# START OF Stored rows

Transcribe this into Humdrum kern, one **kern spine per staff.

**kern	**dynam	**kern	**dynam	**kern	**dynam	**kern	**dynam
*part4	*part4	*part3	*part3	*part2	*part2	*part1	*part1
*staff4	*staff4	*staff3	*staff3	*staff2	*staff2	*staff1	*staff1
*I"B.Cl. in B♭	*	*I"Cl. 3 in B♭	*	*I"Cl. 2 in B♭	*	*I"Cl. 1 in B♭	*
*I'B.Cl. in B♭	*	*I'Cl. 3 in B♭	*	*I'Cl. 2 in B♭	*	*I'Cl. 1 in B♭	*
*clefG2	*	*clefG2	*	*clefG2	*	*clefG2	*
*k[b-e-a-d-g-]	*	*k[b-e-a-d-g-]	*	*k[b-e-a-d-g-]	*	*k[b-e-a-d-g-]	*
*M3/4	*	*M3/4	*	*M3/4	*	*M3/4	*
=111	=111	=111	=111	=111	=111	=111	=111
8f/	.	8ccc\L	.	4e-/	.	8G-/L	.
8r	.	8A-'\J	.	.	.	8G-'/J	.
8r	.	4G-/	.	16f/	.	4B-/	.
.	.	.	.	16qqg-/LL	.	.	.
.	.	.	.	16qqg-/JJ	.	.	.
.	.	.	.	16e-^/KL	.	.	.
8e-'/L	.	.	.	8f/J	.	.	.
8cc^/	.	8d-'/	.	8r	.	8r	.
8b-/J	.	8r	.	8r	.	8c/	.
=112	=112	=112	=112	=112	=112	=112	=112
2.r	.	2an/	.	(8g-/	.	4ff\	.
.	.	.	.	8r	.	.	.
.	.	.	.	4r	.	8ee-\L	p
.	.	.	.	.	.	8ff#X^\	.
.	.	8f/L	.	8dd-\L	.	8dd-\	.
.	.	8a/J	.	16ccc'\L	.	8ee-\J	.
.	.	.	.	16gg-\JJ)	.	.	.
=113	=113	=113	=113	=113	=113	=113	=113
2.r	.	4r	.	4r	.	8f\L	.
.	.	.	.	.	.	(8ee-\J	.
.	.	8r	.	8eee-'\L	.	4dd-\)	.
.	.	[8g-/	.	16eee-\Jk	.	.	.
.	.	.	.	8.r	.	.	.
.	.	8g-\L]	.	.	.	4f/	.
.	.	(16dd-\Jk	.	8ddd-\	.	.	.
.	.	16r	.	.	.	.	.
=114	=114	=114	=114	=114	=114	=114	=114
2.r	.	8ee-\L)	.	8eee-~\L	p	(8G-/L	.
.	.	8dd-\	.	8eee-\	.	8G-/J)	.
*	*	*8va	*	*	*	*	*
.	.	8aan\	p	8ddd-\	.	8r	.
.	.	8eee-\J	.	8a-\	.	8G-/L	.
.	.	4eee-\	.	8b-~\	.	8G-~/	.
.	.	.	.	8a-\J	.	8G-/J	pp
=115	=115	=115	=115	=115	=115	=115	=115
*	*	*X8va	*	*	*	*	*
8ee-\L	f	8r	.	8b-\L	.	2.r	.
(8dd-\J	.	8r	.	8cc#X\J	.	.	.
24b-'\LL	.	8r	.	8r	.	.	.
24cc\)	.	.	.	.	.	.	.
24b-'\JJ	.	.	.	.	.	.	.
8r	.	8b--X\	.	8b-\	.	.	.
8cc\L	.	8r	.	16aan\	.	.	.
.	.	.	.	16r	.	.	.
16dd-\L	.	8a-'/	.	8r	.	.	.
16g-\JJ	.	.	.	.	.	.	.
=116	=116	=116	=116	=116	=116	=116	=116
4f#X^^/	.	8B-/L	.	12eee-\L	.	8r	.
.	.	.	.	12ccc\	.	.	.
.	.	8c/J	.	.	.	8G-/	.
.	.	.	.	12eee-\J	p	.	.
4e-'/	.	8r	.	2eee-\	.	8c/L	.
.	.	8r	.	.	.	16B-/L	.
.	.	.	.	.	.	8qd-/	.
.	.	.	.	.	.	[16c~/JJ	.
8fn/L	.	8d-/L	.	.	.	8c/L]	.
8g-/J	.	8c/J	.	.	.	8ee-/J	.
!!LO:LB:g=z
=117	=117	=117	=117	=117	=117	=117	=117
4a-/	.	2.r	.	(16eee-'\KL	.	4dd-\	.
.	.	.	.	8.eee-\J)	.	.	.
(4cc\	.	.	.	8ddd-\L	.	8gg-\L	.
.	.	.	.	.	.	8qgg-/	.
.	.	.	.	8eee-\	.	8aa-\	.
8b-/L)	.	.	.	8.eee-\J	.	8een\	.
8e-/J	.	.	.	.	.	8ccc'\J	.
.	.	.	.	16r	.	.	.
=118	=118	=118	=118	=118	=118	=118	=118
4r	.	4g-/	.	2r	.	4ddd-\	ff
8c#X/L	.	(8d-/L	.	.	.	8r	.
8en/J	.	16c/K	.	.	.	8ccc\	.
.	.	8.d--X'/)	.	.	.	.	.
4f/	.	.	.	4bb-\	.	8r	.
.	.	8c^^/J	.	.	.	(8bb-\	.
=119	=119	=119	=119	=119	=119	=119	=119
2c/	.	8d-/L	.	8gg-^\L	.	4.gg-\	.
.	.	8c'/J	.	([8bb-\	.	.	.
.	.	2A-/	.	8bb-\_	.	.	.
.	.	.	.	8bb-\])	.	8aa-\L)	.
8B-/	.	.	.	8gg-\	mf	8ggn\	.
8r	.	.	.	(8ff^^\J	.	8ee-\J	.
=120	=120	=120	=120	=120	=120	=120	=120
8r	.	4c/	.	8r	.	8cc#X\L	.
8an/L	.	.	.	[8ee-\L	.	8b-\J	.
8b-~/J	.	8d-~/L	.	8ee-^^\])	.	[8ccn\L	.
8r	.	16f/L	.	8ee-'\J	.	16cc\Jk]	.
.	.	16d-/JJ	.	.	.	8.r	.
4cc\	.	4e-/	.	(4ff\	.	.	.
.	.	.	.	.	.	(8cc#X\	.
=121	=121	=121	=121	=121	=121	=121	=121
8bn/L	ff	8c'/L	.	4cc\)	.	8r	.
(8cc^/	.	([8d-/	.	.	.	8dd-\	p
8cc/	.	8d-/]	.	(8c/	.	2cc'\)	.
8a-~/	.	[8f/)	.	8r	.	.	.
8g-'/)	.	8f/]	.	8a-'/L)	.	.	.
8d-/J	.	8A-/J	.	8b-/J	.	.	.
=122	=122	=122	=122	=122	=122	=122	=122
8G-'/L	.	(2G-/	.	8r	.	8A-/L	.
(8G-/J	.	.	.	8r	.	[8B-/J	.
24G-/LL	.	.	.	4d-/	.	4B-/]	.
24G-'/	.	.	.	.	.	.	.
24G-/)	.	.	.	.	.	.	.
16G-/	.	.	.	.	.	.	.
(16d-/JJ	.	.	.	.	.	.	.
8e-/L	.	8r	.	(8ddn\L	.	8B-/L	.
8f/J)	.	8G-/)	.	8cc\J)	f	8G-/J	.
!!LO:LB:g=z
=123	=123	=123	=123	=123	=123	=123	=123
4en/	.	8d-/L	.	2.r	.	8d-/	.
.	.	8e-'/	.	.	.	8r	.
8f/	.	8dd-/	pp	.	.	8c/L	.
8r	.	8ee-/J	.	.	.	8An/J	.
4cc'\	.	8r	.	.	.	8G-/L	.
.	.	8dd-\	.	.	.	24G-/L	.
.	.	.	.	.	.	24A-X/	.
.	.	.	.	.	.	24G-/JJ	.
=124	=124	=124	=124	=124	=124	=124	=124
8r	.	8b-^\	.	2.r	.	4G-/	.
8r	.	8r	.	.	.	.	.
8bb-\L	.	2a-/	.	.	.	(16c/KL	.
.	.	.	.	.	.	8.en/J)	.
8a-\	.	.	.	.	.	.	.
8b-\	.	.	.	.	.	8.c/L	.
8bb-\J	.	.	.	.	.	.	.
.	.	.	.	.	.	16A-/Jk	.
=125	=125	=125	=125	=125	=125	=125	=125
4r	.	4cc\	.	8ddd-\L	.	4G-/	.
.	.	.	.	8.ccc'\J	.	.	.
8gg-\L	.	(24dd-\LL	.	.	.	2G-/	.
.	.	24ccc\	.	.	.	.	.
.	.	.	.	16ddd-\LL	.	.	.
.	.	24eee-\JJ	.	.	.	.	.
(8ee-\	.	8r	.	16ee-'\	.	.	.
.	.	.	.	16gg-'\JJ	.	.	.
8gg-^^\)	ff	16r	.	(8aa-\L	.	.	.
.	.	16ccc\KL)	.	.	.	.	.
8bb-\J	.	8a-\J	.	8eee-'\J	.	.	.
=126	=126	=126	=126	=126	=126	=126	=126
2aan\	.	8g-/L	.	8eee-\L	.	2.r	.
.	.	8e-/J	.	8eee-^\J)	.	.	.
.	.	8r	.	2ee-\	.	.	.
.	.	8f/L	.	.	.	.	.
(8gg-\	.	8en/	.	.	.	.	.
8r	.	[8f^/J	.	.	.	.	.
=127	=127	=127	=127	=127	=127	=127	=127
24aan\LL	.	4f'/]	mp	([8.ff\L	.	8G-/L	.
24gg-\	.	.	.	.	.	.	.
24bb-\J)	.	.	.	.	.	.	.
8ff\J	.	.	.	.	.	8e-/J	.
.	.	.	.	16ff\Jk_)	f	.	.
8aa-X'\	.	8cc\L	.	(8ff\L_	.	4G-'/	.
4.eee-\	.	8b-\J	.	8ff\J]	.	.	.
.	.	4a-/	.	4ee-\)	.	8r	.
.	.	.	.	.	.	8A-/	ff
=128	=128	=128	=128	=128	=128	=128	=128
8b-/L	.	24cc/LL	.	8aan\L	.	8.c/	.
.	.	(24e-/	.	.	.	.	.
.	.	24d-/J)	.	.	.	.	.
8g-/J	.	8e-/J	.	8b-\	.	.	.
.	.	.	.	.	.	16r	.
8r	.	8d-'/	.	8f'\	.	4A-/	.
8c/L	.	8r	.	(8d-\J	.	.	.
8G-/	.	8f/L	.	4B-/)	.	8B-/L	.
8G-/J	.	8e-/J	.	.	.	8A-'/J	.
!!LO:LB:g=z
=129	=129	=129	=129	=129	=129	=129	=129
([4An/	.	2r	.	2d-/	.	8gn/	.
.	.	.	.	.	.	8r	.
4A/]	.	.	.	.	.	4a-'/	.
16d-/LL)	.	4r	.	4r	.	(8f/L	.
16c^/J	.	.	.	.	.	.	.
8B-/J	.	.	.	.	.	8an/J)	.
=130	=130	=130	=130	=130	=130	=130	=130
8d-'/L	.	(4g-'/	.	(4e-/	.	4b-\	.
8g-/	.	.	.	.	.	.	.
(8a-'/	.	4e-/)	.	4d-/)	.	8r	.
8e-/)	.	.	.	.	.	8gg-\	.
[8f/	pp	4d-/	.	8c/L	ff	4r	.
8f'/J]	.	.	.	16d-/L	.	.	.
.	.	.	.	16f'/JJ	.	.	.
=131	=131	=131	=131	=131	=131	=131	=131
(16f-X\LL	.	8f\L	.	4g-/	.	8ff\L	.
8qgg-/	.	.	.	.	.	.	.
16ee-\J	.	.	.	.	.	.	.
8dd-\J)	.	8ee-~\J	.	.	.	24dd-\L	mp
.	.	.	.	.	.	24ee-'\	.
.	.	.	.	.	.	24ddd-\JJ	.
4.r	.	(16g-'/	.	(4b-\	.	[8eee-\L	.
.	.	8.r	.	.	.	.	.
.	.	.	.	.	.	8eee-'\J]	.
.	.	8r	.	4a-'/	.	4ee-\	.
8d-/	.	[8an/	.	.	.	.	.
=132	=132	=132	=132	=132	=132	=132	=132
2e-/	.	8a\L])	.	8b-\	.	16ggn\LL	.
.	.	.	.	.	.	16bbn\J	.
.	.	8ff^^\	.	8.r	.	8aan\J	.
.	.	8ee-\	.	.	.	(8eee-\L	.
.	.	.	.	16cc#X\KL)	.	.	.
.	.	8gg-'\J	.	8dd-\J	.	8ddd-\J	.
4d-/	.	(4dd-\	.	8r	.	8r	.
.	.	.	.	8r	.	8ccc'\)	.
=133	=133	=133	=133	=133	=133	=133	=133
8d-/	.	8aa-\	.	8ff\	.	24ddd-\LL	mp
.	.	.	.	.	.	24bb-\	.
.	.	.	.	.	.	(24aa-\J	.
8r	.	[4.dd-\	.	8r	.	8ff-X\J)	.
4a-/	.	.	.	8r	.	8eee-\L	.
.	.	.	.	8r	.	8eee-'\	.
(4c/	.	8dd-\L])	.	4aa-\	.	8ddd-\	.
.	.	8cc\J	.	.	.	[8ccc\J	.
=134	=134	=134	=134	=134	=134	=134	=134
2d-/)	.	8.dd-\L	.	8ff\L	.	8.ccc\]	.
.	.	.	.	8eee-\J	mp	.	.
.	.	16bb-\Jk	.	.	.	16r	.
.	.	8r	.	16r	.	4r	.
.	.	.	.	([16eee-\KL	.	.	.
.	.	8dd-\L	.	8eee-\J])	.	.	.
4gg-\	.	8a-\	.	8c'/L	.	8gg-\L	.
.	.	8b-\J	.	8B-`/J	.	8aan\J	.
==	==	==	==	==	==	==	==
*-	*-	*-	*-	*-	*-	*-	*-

# END OF Stored rows

Exercise task:
Show every line of the items above that contains the string "kern". Case counts, so match capital and lowercase letters as they appear.

Complete answer:
Transcribe this into Humdrum kern, one **kern spine per staff.
**kern	**dynam	**kern	**dynam	**kern	**dynam	**kern	**dynam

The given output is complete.